What to work on:
The answer must be every line below that holds the word "eraser".

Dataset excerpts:
==============================

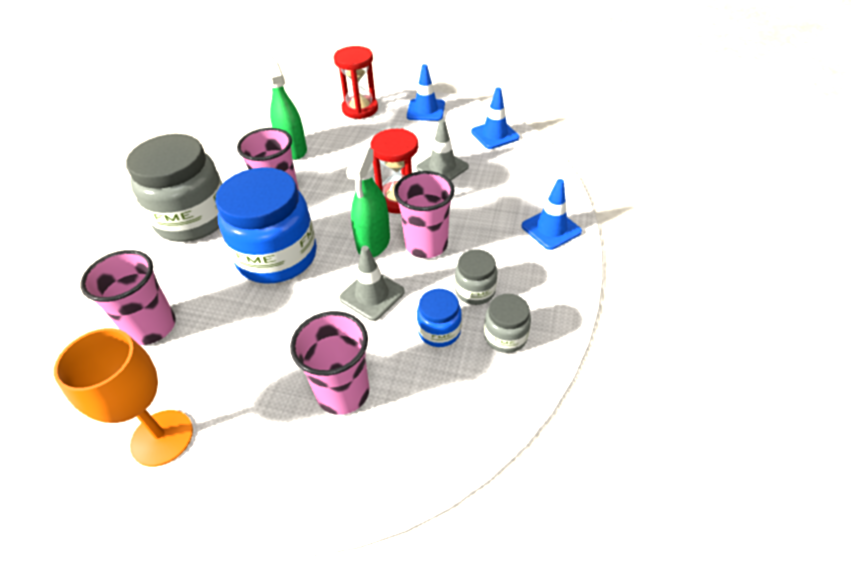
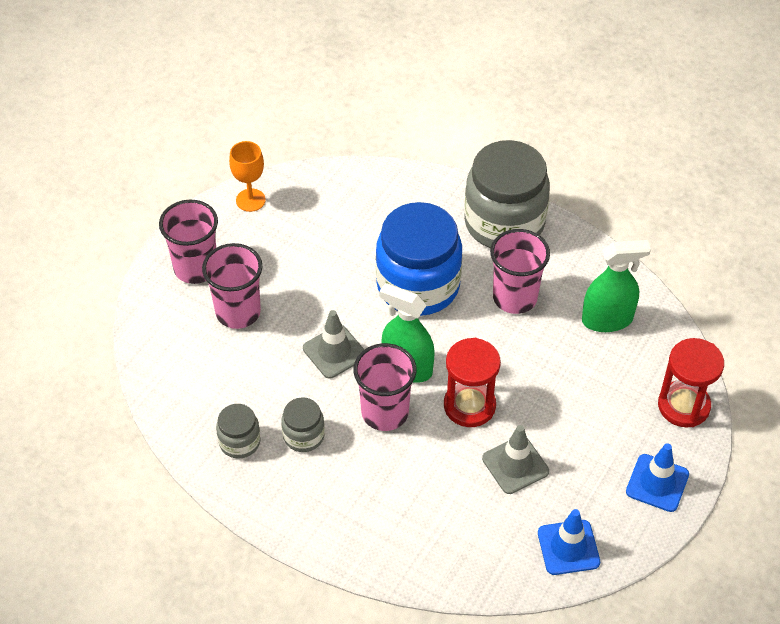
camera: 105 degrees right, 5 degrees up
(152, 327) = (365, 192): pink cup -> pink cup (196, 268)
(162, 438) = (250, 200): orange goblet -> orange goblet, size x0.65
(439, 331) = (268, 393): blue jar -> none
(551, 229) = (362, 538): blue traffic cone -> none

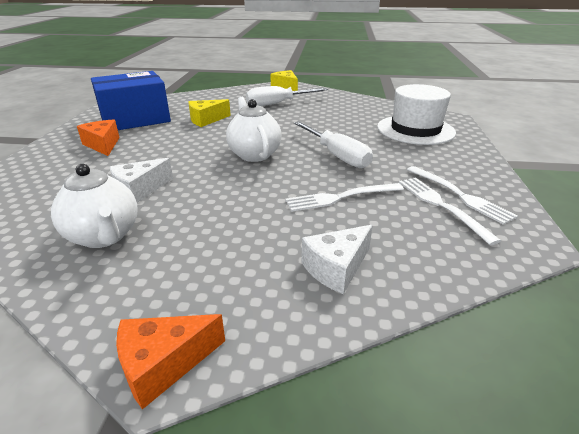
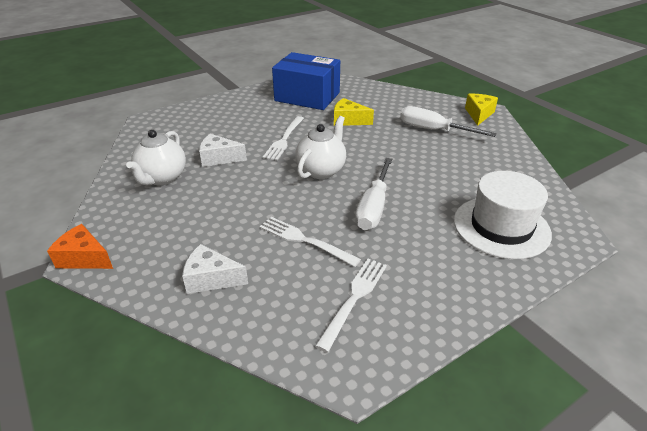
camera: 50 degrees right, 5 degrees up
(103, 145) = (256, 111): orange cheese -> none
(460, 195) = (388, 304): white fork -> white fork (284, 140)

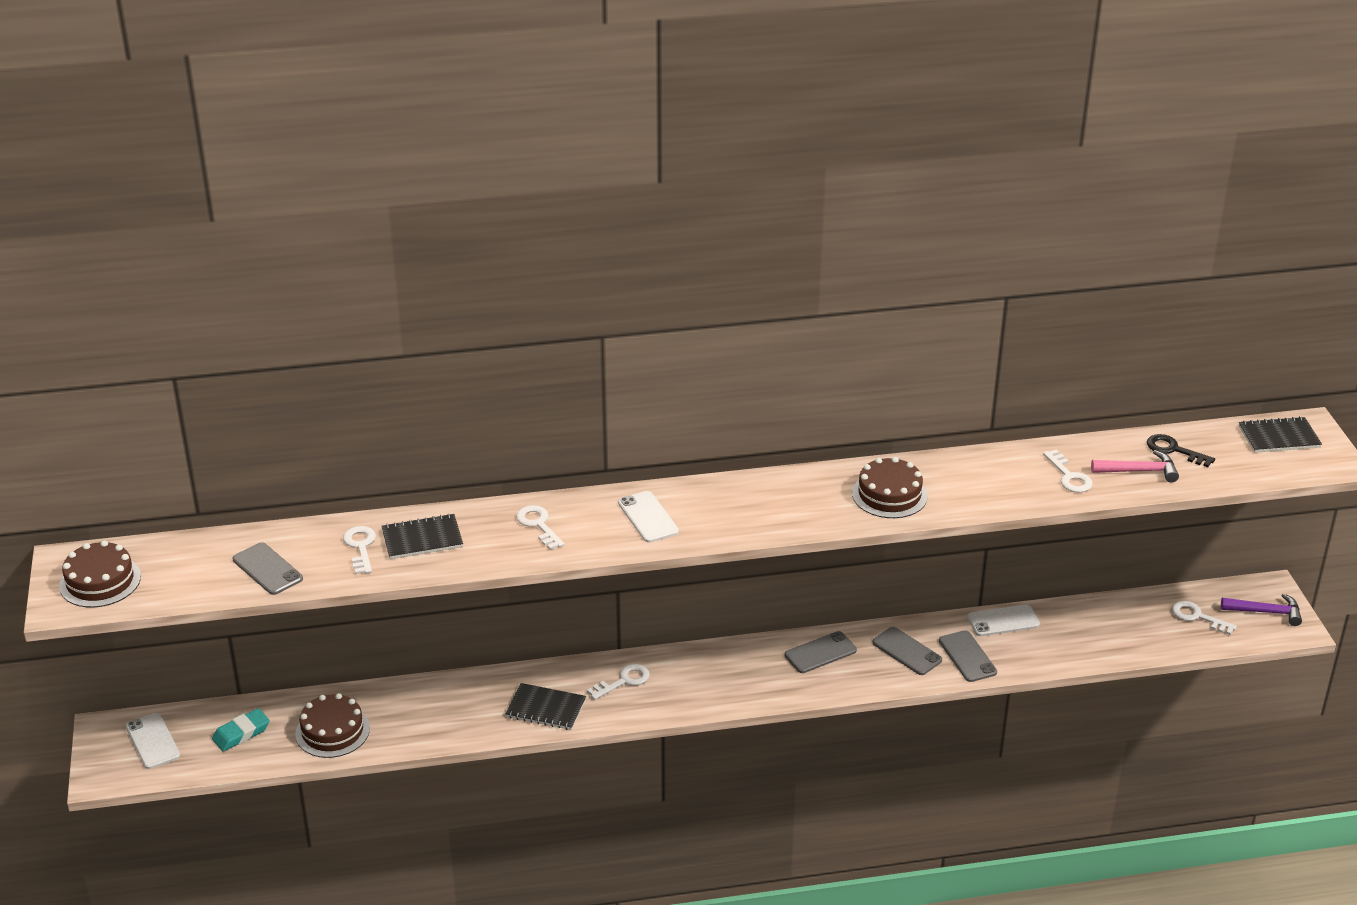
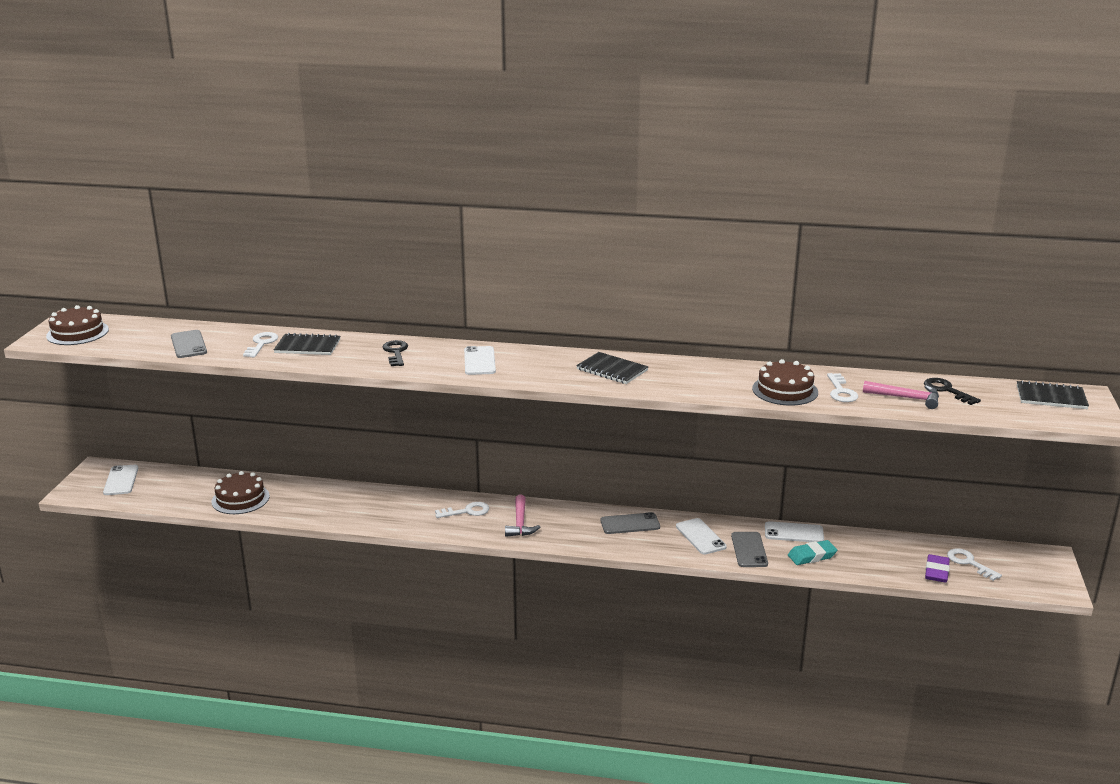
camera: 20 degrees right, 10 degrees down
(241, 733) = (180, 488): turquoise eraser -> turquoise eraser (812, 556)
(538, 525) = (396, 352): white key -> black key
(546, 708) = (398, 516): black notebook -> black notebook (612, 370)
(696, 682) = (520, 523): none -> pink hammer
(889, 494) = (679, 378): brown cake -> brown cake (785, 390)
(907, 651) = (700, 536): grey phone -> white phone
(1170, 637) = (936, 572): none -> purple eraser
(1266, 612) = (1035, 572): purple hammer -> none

==============================

Answer to this problem:
(241, 733) = (180, 488): turquoise eraser -> turquoise eraser (812, 556)
(1170, 637) = (936, 572): none -> purple eraser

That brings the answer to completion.